## PROBLEM DESCRIPTION:
Give back the entire listing verbatim.

## DATA PROVIDED:
_ _ _ _ _ _ _

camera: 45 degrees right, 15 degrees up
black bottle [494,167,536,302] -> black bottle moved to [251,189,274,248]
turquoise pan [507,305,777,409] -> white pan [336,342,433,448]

_ _ _ _ _ _ _

## ANSWER BOX:
camera: 45 degrees right, 15 degrees up
black bottle [494,167,536,302] -> black bottle moved to [251,189,274,248]
turquoise pan [507,305,777,409] -> white pan [336,342,433,448]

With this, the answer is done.